(Before-and-after scene images)
++++++

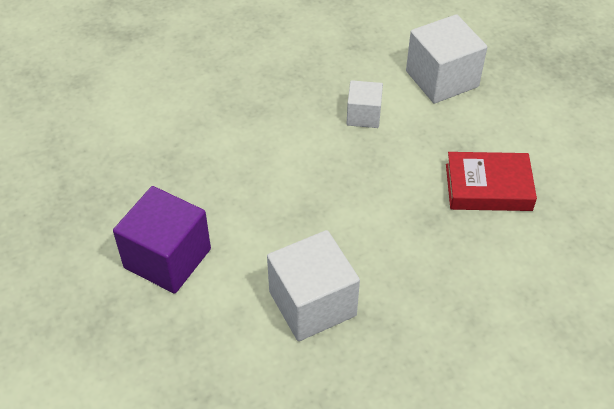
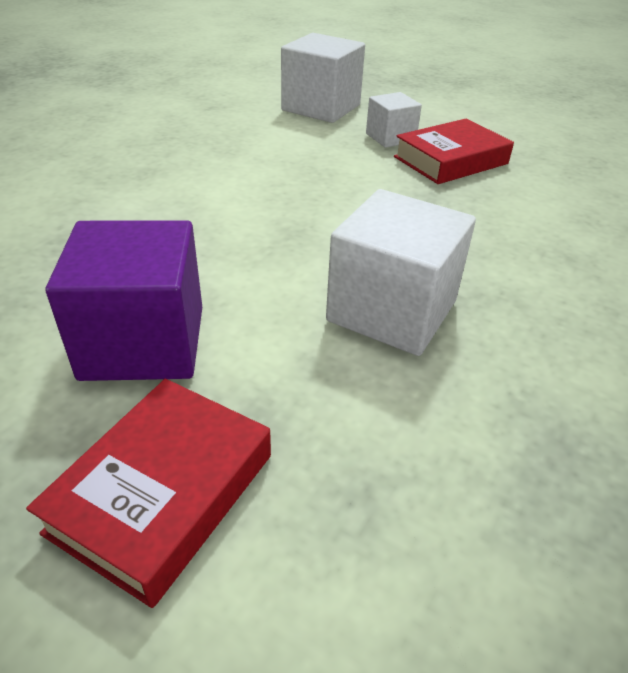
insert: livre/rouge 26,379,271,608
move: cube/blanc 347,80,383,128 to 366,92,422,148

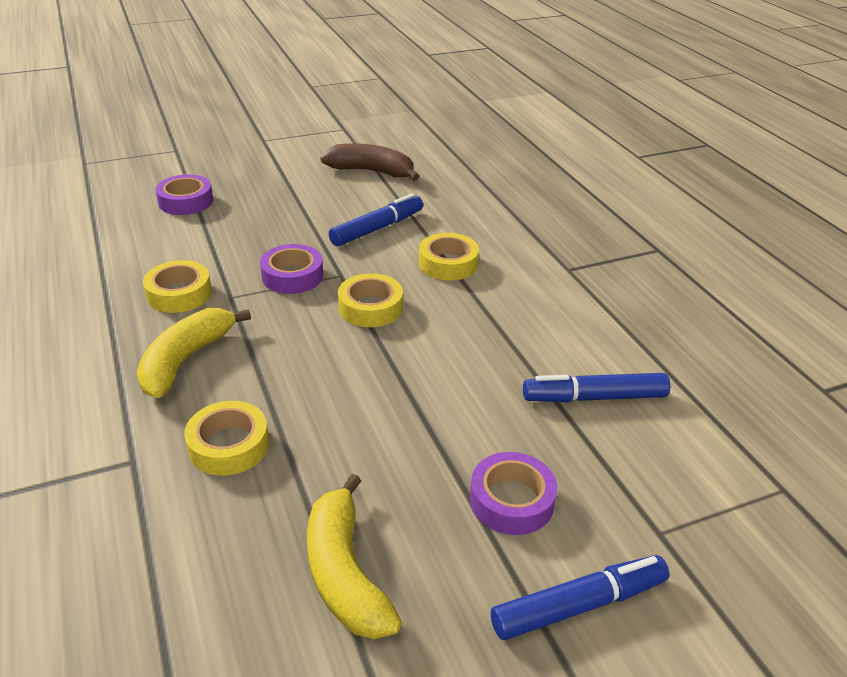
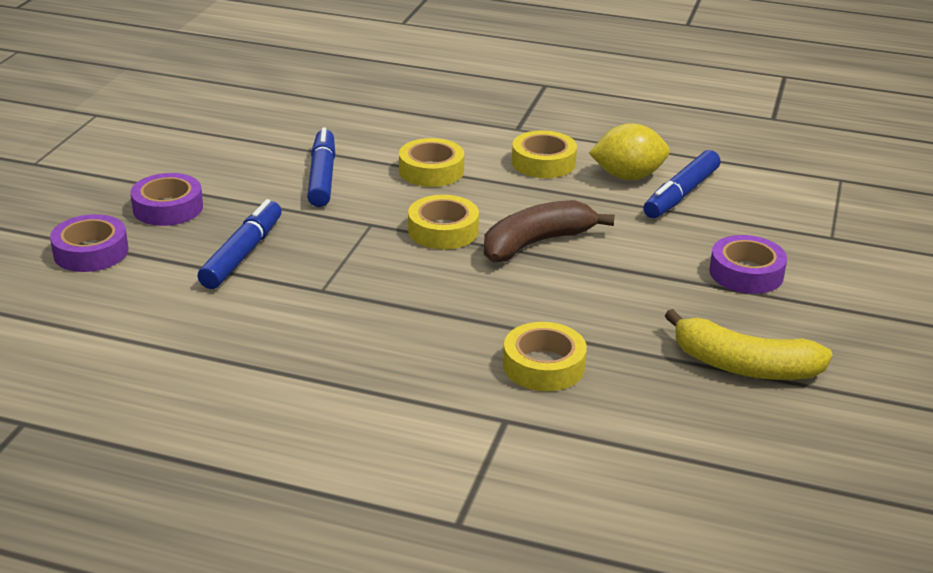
delete: banane/jaune 137,308,251,398
insert: citron/jaune 589,123,670,180
move: ruban adhésif/jaune 143,260,212,313 to 512,130,577,178; ruban adhésif/violet 260,244,323,294 to 130,173,203,226; banane/marron 320,143,420,181 to 484,200,615,262; feutre/bleu 491,555,669,640 to 198,199,282,289

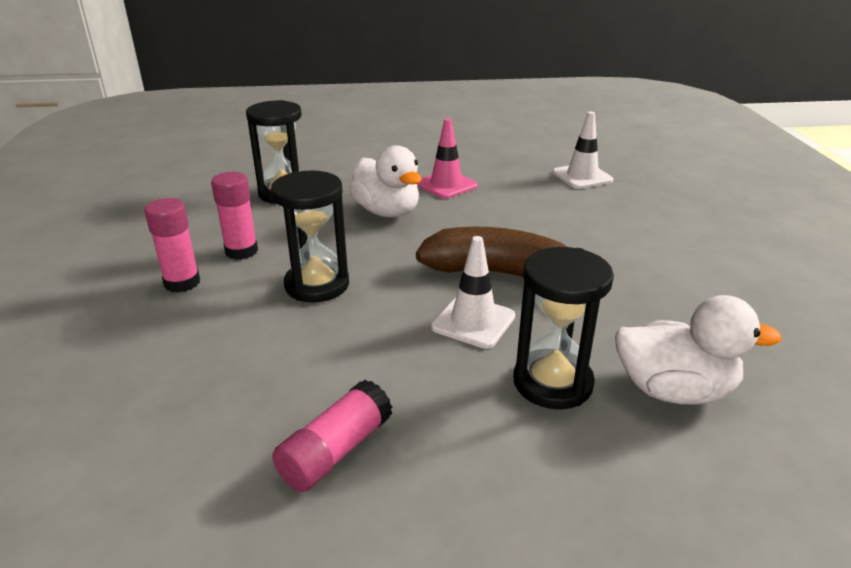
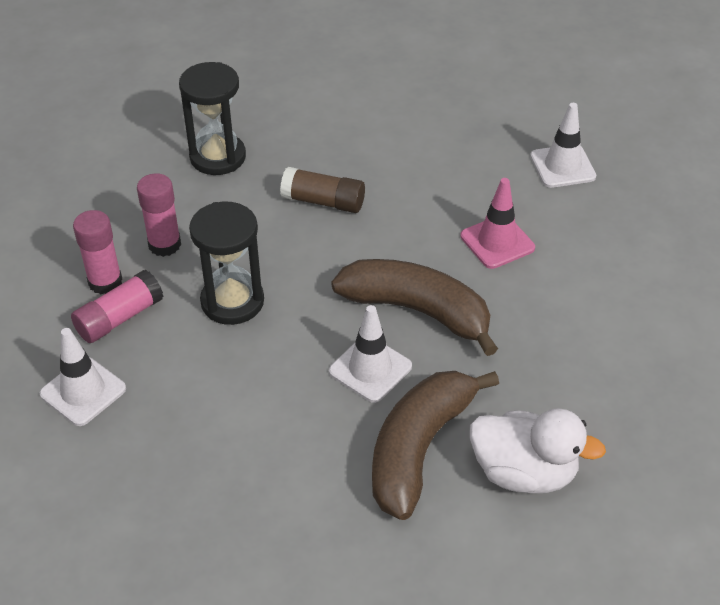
insert: cône de chantier/blanc 40,328,126,426
move: bâton de colle/rose 272,380,392,492 to 71,270,164,343; cône de chantier/rose 417,119,478,199 to 460,178,535,269
replace: canard/blanc 349,145,422,217 to bâton de colle/marron 280,167,365,213; sablier/noir 513,247,614,409 to banane/marron 372,371,499,520

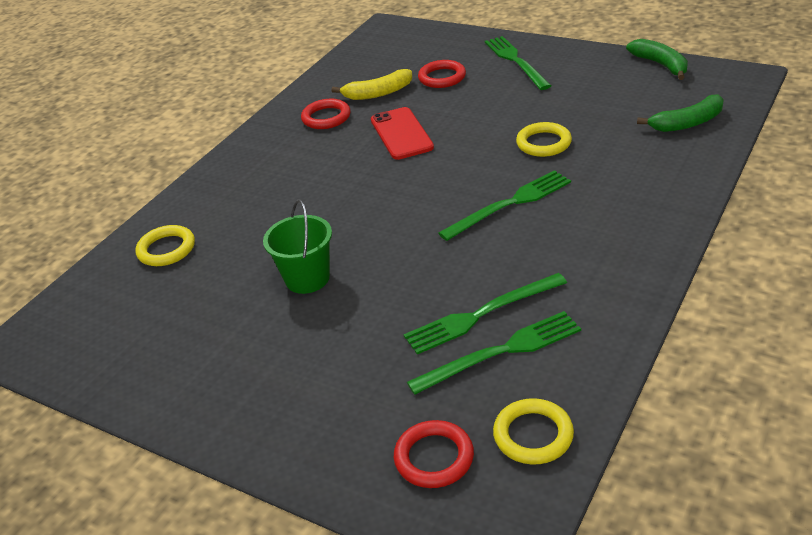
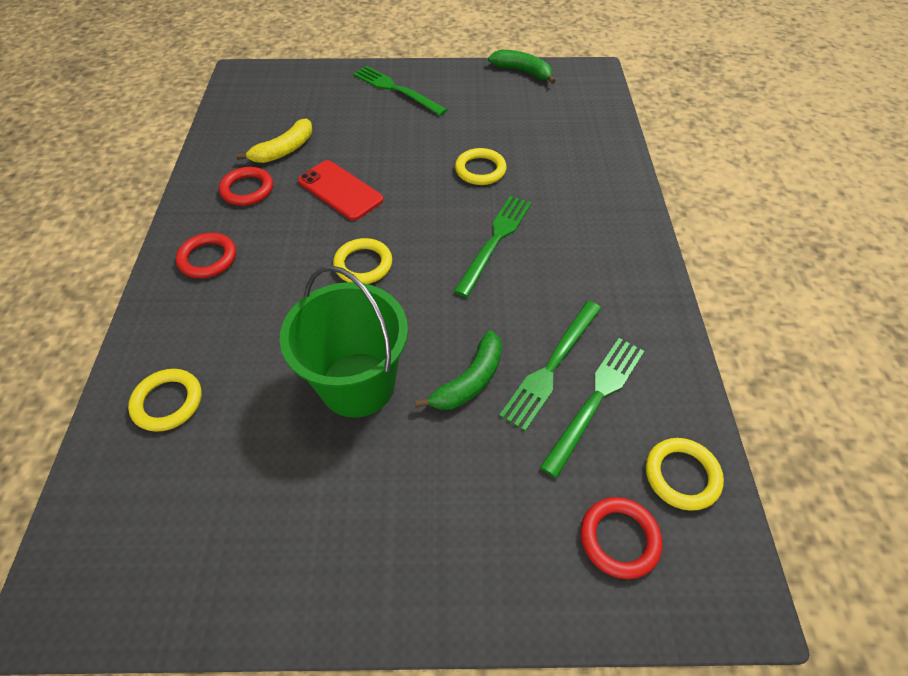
insert: anneau/jaune 333,238,392,284
move: anneau/rouge 418,60,466,88 to 176,233,236,278; banane/vert 637,94,724,132 to 415,330,502,410
resize: seau/vert 263,199,332,294 = 280,265,408,418 x1.56

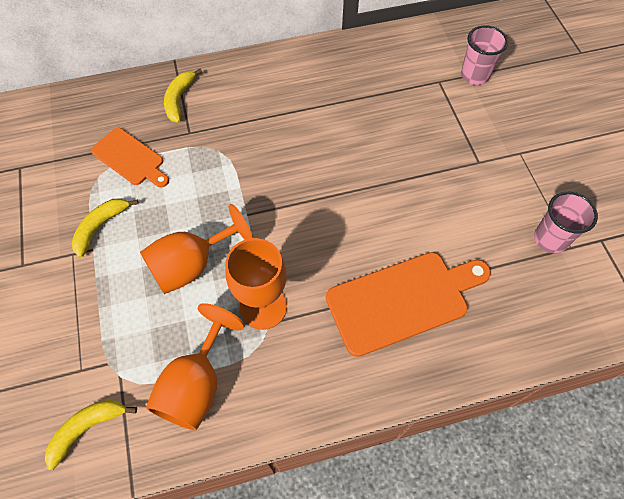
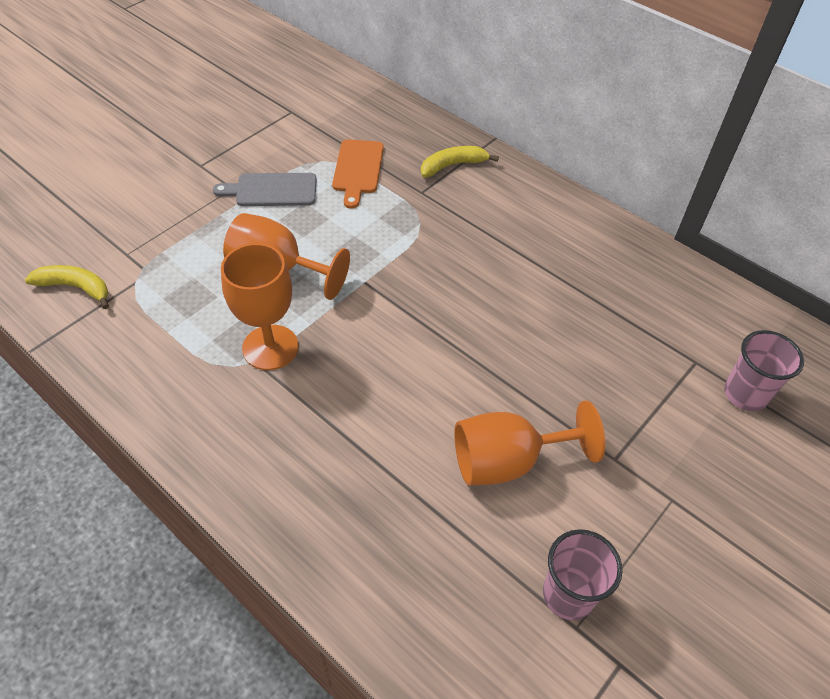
delete: planche à découper/orange 326,252,491,357
move: verre à pied/orange 146,303,245,431 to 454,400,605,485
replace: banane/jaune 72,198,138,258 to planche à découper/gris 213,173,317,206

++++++

* **Aim of the task**
Only the lines from the first line of the data above through the line with "move: ruban adhésif/jaune" should appear in the answer, retyped exactly, with every picture left out.

* **Final answer**
insert: livre/rouge 26,379,271,608
move: cube/blanc 347,80,383,128 to 366,92,422,148

delete: banane/jaune 137,308,251,398
insert: citron/jaune 589,123,670,180
move: ruban adhésif/jaune 143,260,212,313 to 512,130,577,178; ruban adhésif/violet 260,244,323,294 to 130,173,203,226; banane/marron 320,143,420,181 to 484,200,615,262; feutre/bleu 491,555,669,640 to 198,199,282,289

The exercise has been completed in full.